* **WHAT TO PRODUCE**
A verbatim reproduction of the following listing is required; omit the pictures.

* **LISTED RECORDS**
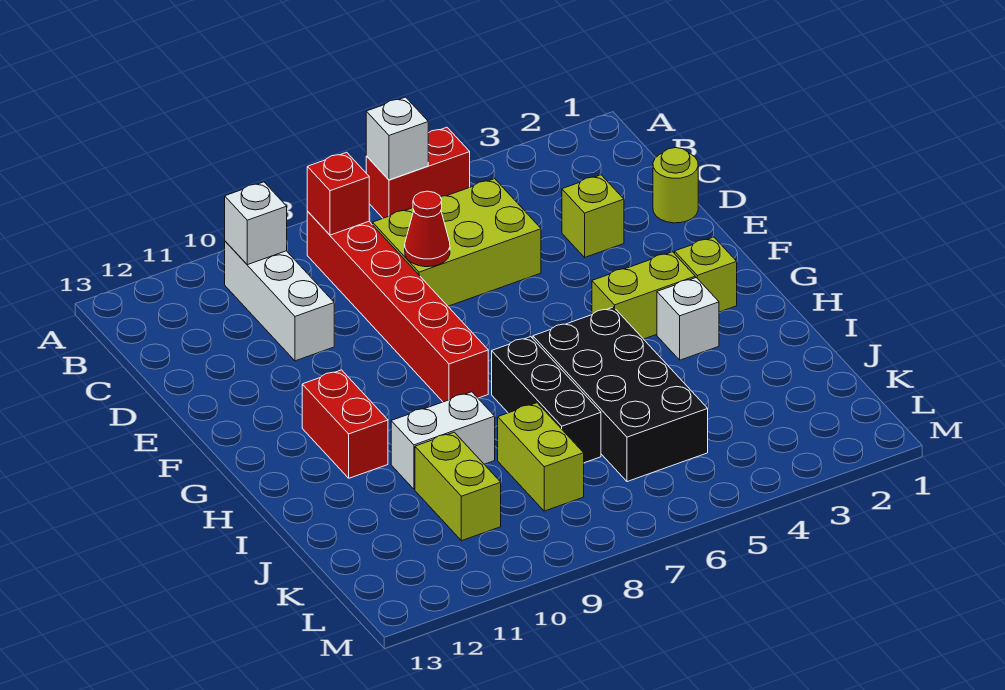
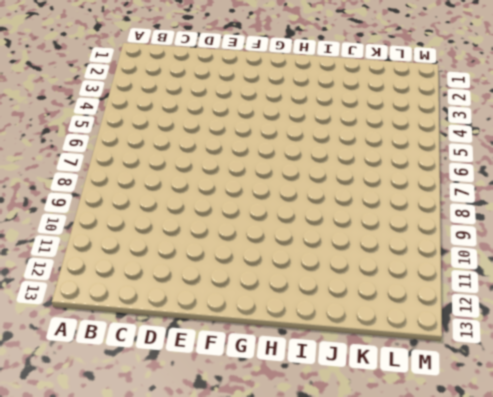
none -> red brick A5:A6 level 1
none -> red brick B8:G8 level 1
none -> white brick B10:D10 level 1

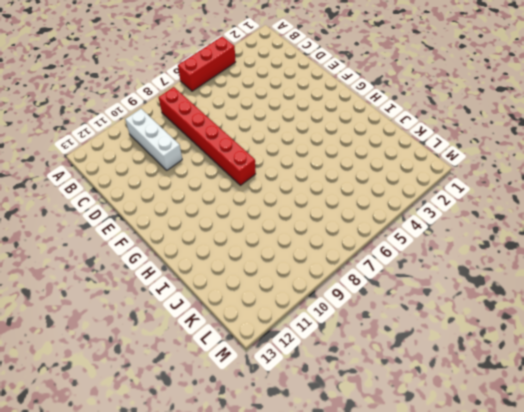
red brick A4:A6 level 1 -> red brick A5:A6 level 1
none -> lime brick C5:D7 level 1
none -> lime round brick D1 level 1
none -> lime brick D3 level 1

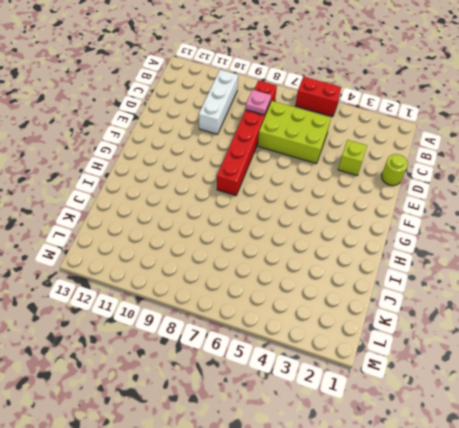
pink plate C8 level 2 -> none
none -> lime brick G2 level 1
none -> lime brick G3:G4 level 1
none -> red brick G11:H11 level 1

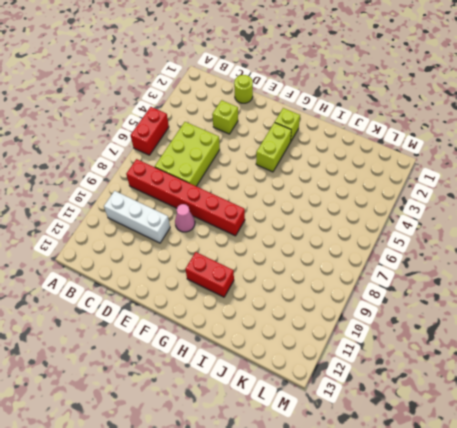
pink cone E9 level 1 -> none
none -> white brick H3 level 1
none -> black brick H5:K6 level 1
none -> black brick H7:J7 level 1

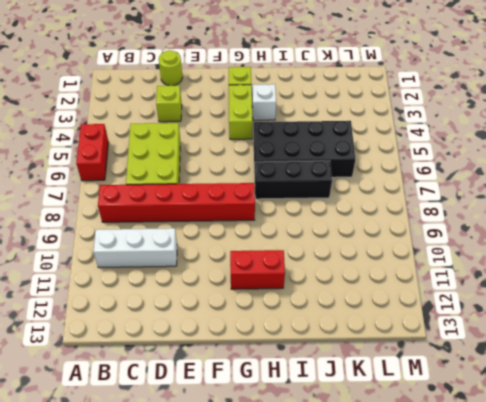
none -> white brick I9:I10 level 1
none -> lime brick J8:K8 level 1
none -> lime brick J10:K10 level 1

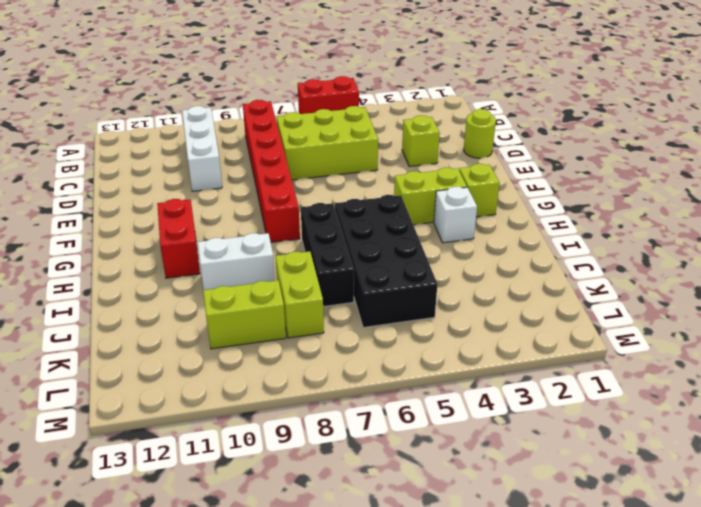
lime brick K9:K10 level 1 -> lime brick J10:K10 level 1
none -> white brick A6 level 2
none -> red brick B8 level 2
none -> white brick B10 level 2

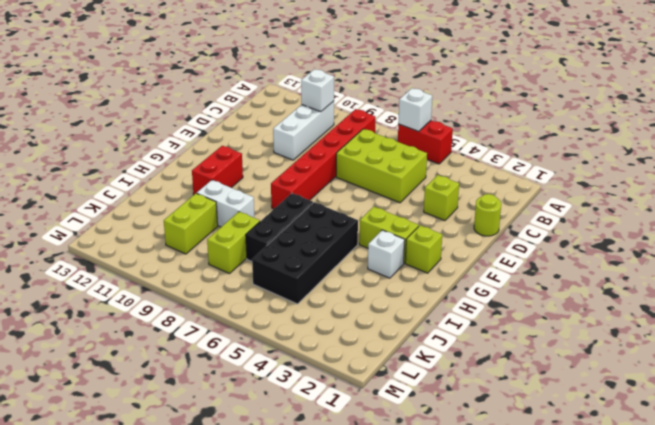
none -> red brick B8 level 2
none -> red cone D7 level 2

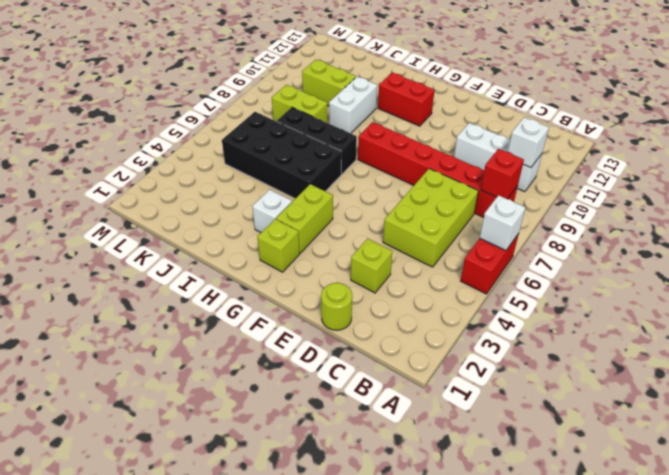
none -> red cone D7 level 2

* **RESPONSE BELOW**
none -> red brick A5:A6 level 1
none -> red brick B8:G8 level 1
none -> white brick B10:D10 level 1

red brick A4:A6 level 1 -> red brick A5:A6 level 1
none -> lime brick C5:D7 level 1
none -> lime round brick D1 level 1
none -> lime brick D3 level 1

pink plate C8 level 2 -> none
none -> lime brick G2 level 1
none -> lime brick G3:G4 level 1
none -> red brick G11:H11 level 1

pink cone E9 level 1 -> none
none -> white brick H3 level 1
none -> black brick H5:K6 level 1
none -> black brick H7:J7 level 1

none -> white brick I9:I10 level 1
none -> lime brick J8:K8 level 1
none -> lime brick J10:K10 level 1

lime brick K9:K10 level 1 -> lime brick J10:K10 level 1
none -> white brick A6 level 2
none -> red brick B8 level 2
none -> white brick B10 level 2

none -> red brick B8 level 2
none -> red cone D7 level 2

none -> red cone D7 level 2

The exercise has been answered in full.